= Exercise goal =
A single number is wanted: how many lines of the data below include the string "relocated"?

Start of Dataset extract

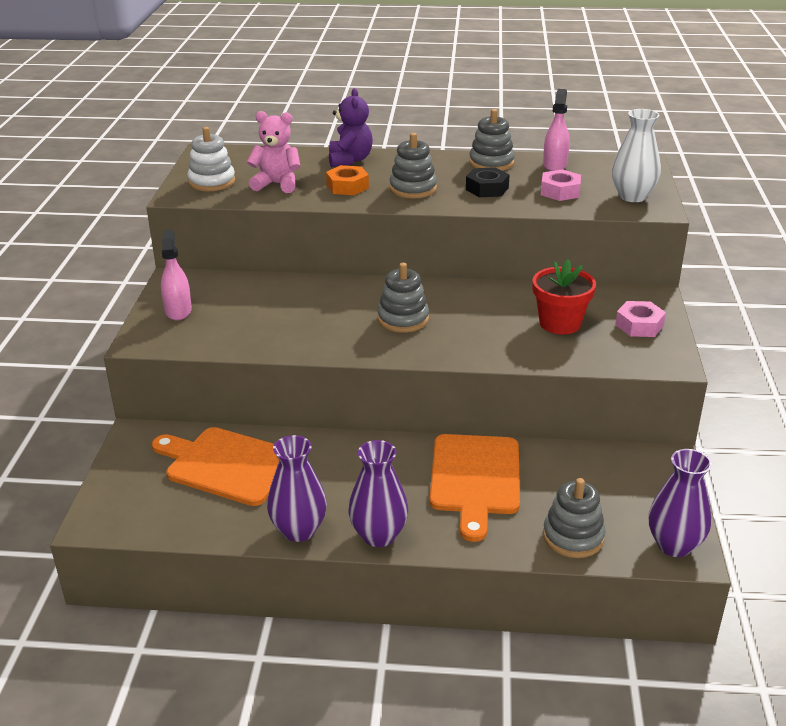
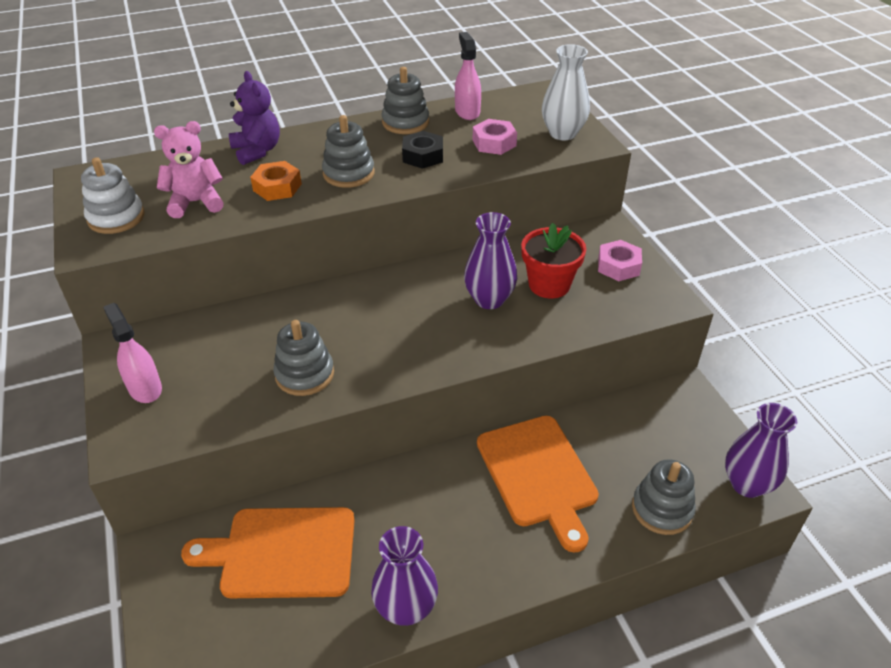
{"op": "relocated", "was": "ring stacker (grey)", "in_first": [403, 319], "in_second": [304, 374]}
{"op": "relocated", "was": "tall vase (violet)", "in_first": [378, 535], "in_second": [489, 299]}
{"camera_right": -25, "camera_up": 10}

End of Dataset extract
Start of Dataset extract

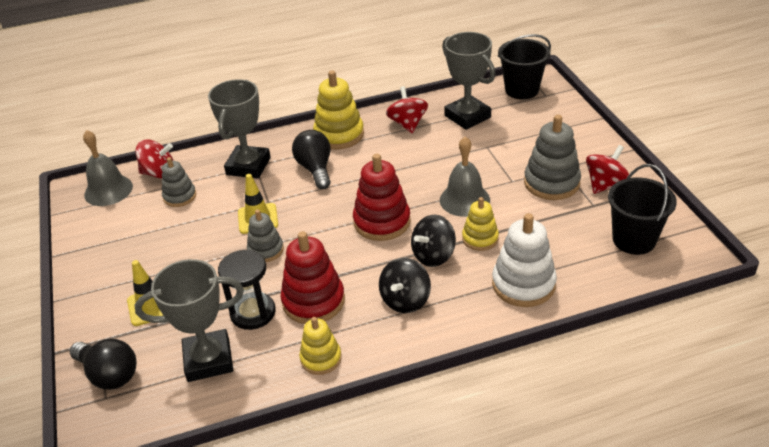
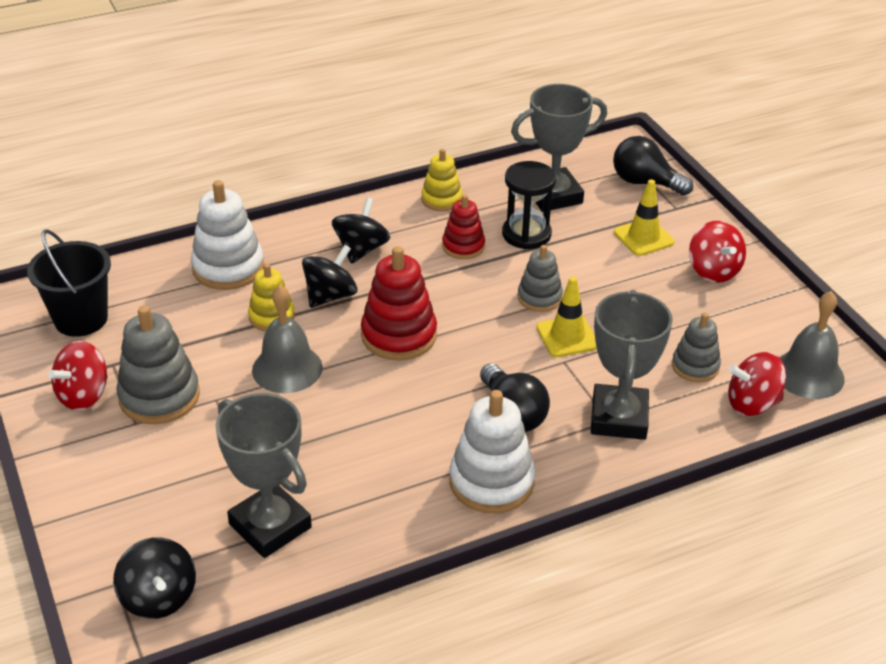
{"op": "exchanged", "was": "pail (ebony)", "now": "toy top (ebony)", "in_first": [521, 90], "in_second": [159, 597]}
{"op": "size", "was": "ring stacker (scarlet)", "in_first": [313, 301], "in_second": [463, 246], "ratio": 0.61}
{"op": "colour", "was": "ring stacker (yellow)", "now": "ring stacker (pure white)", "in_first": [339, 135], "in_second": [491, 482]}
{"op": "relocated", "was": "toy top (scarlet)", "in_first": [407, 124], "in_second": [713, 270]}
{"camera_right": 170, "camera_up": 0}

End of Dataset extract

= Answer to this task =
3